** Records follows **
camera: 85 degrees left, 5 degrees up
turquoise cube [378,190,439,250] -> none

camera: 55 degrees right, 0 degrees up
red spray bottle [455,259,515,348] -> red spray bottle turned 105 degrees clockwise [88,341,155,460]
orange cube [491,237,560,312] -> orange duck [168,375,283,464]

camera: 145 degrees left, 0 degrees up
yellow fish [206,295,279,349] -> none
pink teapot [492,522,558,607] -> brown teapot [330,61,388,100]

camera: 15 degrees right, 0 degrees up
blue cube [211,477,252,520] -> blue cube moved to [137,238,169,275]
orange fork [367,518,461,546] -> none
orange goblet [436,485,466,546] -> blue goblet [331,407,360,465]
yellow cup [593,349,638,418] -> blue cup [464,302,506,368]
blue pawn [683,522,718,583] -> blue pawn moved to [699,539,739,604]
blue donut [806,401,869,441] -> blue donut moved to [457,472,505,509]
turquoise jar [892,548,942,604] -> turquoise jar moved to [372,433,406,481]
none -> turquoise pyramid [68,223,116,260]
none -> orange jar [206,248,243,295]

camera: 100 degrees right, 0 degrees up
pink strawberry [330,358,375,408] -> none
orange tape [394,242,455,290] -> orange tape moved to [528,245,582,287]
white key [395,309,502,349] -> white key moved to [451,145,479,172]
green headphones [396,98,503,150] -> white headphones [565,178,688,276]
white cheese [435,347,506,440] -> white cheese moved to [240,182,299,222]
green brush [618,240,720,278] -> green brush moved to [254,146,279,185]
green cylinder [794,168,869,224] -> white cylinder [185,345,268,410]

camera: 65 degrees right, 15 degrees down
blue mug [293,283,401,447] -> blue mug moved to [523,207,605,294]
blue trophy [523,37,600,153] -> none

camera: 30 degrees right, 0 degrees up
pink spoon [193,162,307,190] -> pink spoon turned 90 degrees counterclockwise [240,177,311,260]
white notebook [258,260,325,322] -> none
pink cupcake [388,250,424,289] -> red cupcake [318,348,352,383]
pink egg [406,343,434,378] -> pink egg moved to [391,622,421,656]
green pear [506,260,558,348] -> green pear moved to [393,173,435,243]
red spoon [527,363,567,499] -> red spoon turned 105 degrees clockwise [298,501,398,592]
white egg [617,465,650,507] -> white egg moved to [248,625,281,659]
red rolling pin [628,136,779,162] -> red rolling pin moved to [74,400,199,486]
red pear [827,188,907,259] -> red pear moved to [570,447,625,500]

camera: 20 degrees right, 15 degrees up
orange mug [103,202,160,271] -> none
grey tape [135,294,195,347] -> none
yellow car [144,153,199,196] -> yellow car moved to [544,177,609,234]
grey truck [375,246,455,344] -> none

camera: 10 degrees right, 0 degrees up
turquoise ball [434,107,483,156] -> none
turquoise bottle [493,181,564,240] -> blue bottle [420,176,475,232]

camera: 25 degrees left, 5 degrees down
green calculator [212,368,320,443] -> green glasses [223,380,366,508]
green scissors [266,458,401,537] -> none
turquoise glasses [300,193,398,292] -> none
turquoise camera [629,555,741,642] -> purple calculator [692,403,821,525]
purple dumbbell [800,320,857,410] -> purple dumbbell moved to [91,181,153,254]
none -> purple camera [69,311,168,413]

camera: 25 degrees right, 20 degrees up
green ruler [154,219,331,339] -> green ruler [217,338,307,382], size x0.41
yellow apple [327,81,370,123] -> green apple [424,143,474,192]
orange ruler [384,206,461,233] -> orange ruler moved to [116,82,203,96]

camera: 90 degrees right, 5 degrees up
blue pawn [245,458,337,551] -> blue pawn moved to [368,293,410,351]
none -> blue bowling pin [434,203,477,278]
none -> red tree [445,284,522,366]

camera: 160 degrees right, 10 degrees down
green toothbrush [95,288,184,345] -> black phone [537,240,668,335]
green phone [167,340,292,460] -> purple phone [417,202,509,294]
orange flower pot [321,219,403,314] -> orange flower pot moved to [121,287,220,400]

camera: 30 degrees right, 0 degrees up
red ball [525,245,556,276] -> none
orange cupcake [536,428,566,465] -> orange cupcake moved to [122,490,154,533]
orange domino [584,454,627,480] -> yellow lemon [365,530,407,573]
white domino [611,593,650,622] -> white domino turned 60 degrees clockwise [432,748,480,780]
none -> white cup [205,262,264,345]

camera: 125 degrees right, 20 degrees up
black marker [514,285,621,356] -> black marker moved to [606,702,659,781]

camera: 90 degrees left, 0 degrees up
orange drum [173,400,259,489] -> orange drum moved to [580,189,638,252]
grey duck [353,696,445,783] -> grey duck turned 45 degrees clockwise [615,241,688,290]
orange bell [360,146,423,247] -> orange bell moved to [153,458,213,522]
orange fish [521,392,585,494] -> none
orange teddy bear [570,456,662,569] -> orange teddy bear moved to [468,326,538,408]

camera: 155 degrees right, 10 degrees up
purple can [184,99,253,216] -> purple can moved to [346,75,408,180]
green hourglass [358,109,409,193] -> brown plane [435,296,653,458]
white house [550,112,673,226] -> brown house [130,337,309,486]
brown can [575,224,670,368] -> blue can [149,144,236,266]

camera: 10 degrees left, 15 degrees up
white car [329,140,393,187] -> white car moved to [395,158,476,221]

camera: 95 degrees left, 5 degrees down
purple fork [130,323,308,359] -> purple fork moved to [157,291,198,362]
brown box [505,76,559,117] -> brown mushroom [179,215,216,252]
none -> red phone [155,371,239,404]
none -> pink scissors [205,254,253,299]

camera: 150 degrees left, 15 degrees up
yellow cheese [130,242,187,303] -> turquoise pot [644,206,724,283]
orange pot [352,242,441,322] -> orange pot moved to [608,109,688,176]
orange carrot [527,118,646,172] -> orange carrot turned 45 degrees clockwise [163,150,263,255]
** End of Records **
Task brief:
Pick each line holding the word "domino" out of the data and copy it.

Output for this exercise:
orange domino [584,454,627,480] -> yellow lemon [365,530,407,573]
white domino [611,593,650,622] -> white domino turned 60 degrees clockwise [432,748,480,780]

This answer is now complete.